### ASSIGNMENT
Could you retype exactly the line containing "C103: 15nF (GND, W7) -> none" and every line after it in the data below, leaving out the pictures?

Before and after images

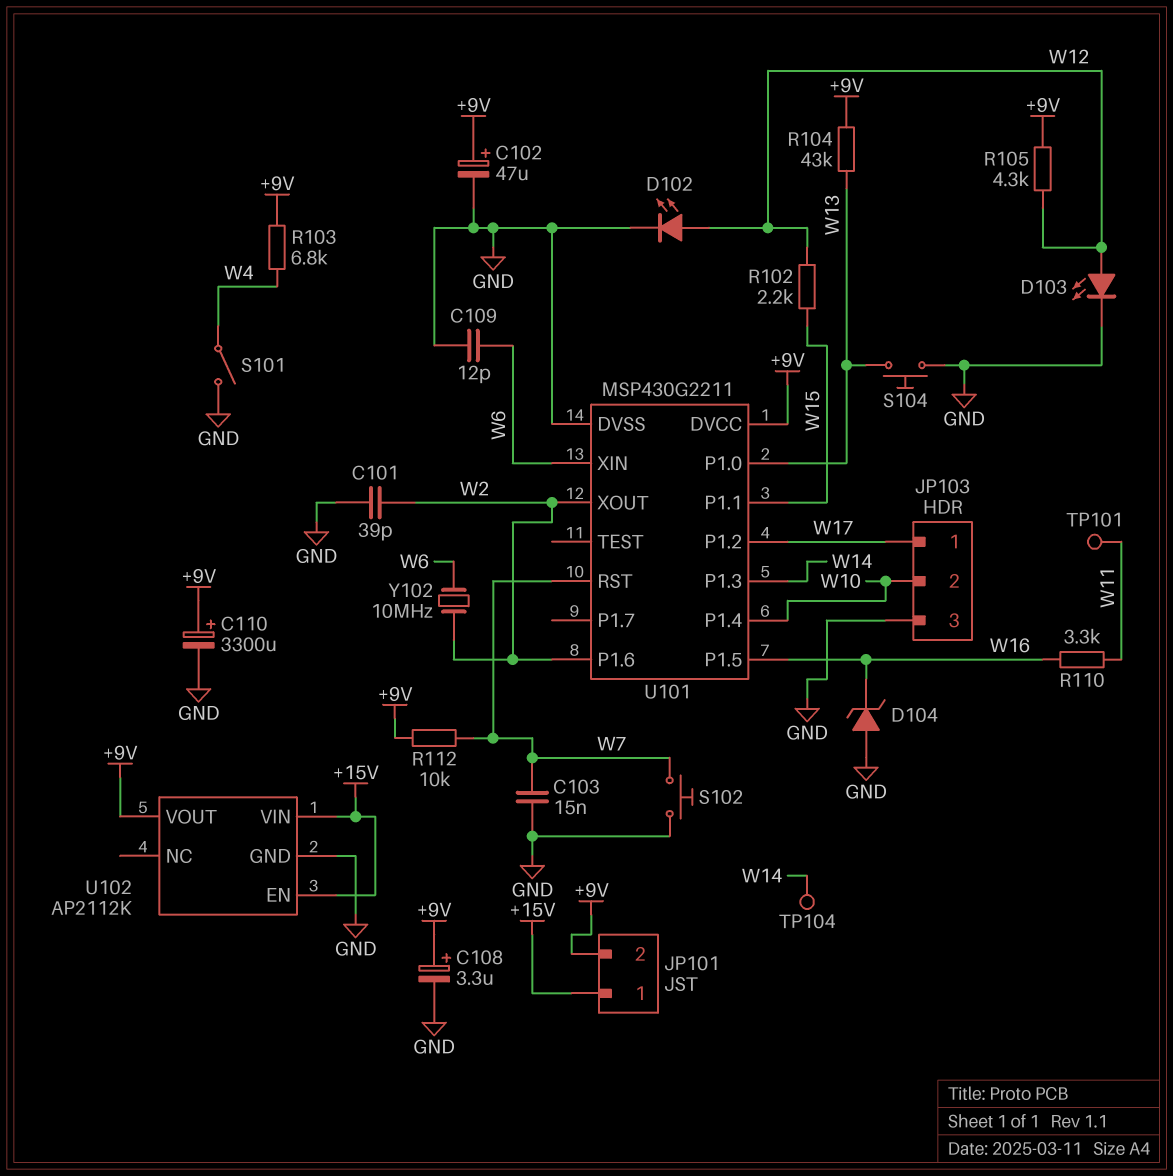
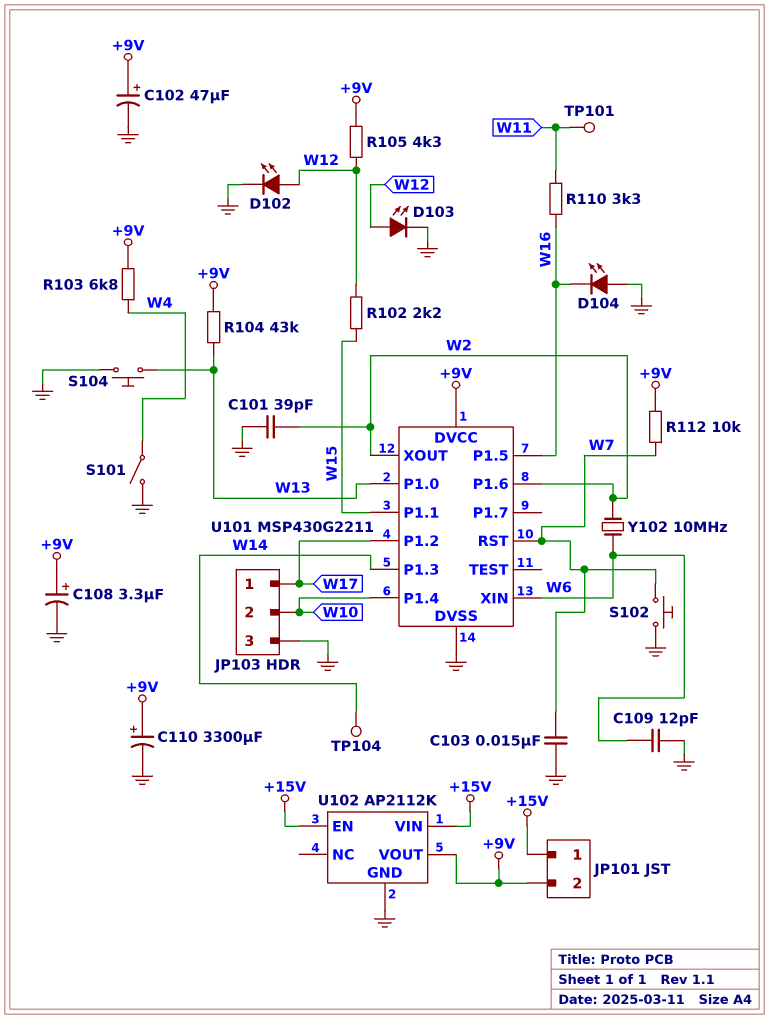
D104: zener (A GND, K W16) -> LED (A GND, K W16)

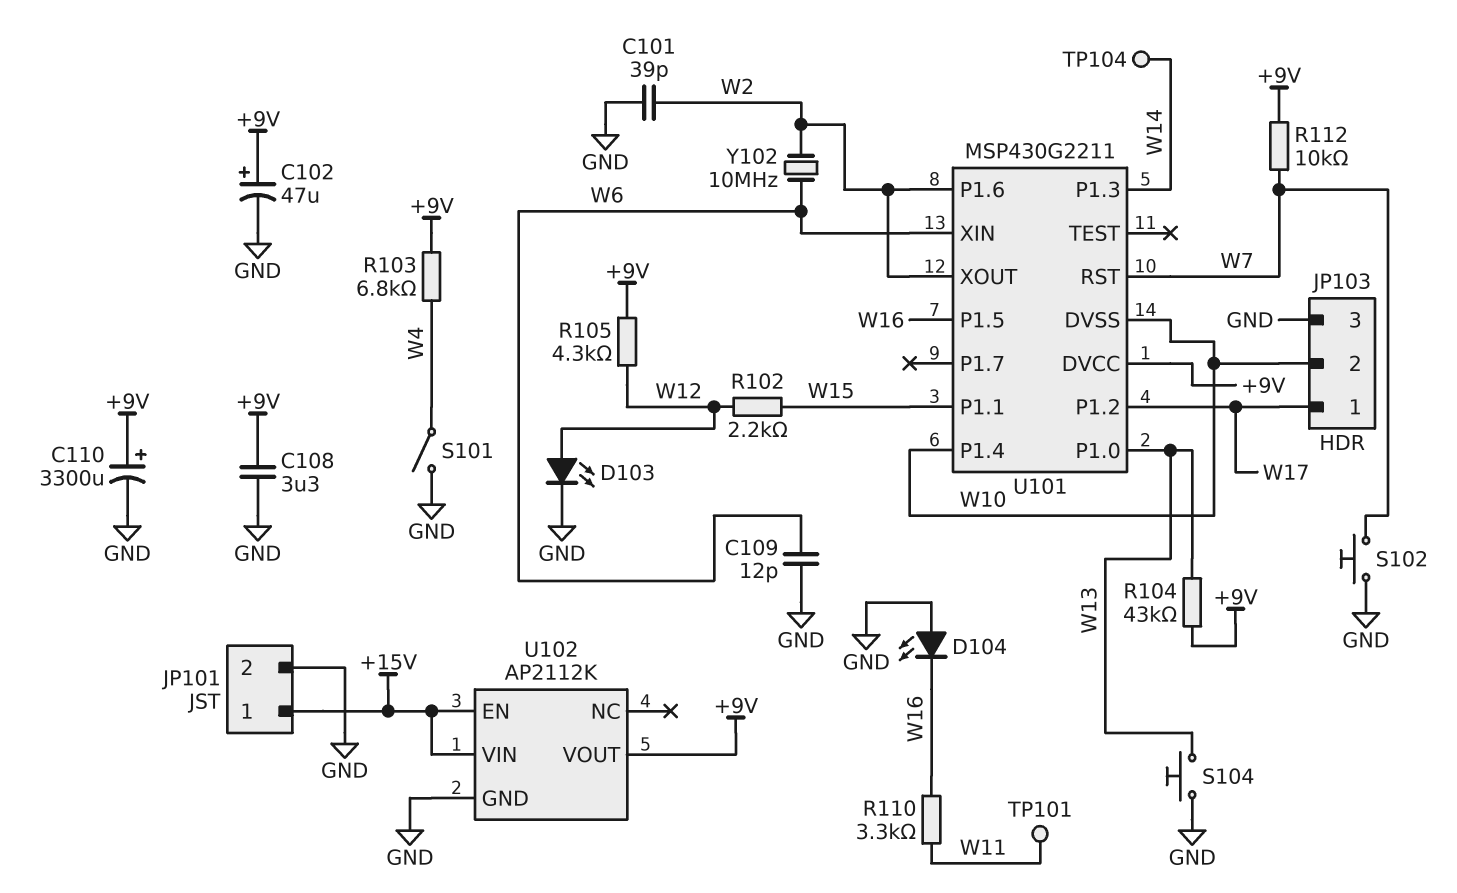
C103: 15nF (GND, W7) -> none
C108: 3.3uF (plus +9V, minus GND) -> 3.3uF (+9V, GND)
D102: LED (A W12, K GND) -> none
JP101 pin 2: +9V -> GND
U101 pin DVSS: GND -> W10

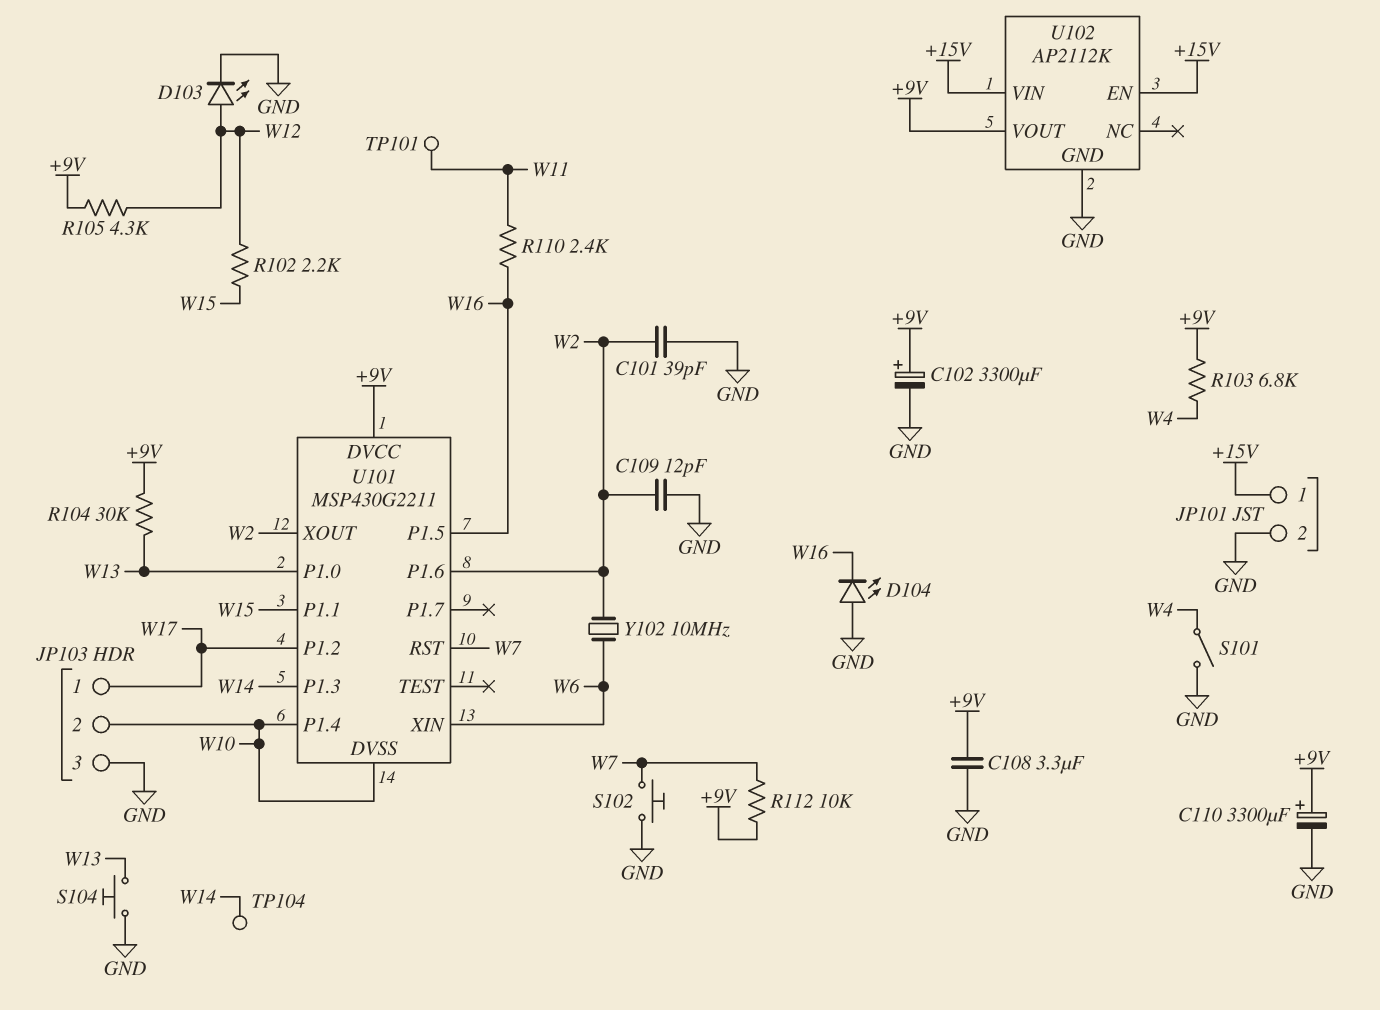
C102: 47uF (plus +9V, minus GND) -> 3300uF (plus +9V, minus GND)
C109: 12pF (GND, W6) -> 12pF (GND, W2)
R104: 43k (+9V, W13) -> 30k (+9V, W13)
R110: 3.3k (W11, W16) -> 2.4k (W11, W16)

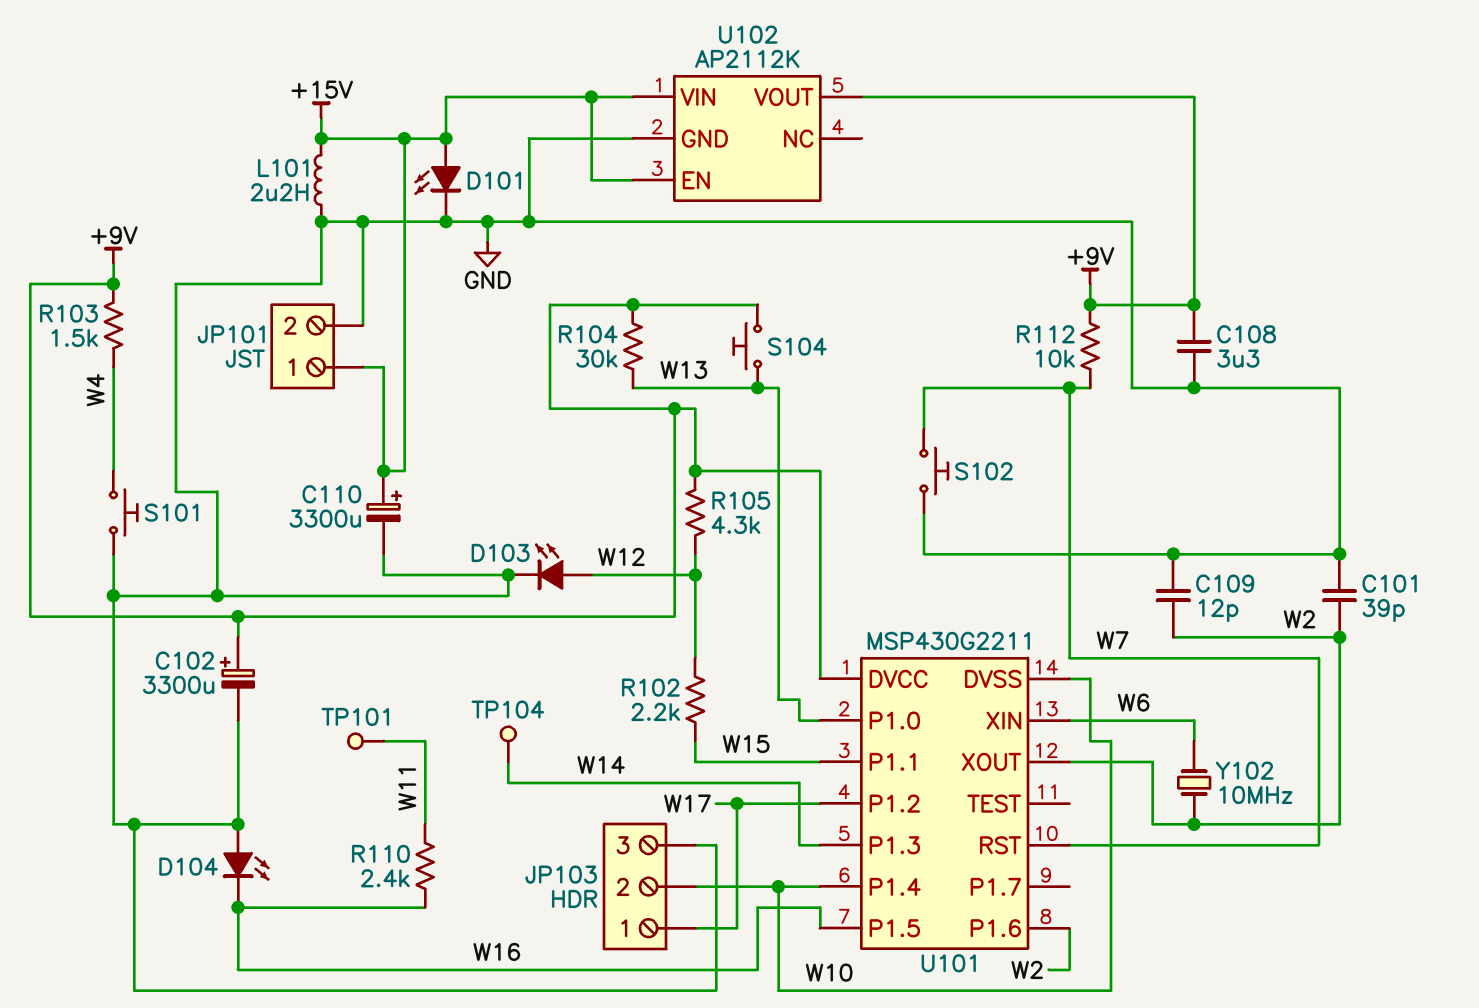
C110: 3300uF (plus +9V, minus GND) -> 3300uF (plus +15V, minus GND)
D101: none -> LED (A +15V, K GND)
L101: none -> 2.2uH (+15V, GND)
R103: 6.8k (+9V, W4) -> 1.5k (+9V, W4)
S101: switch (GND, W4) -> button (GND, W4)
S104: button (GND, W13) -> button (+9V, W13)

### RESPONSE BOX
C103: 15nF (GND, W7) -> none
C108: 3.3uF (plus +9V, minus GND) -> 3.3uF (+9V, GND)
D102: LED (A W12, K GND) -> none
JP101 pin 2: +9V -> GND
U101 pin DVSS: GND -> W10

C102: 47uF (plus +9V, minus GND) -> 3300uF (plus +9V, minus GND)
C109: 12pF (GND, W6) -> 12pF (GND, W2)
R104: 43k (+9V, W13) -> 30k (+9V, W13)
R110: 3.3k (W11, W16) -> 2.4k (W11, W16)

C110: 3300uF (plus +9V, minus GND) -> 3300uF (plus +15V, minus GND)
D101: none -> LED (A +15V, K GND)
L101: none -> 2.2uH (+15V, GND)
R103: 6.8k (+9V, W4) -> 1.5k (+9V, W4)
S101: switch (GND, W4) -> button (GND, W4)
S104: button (GND, W13) -> button (+9V, W13)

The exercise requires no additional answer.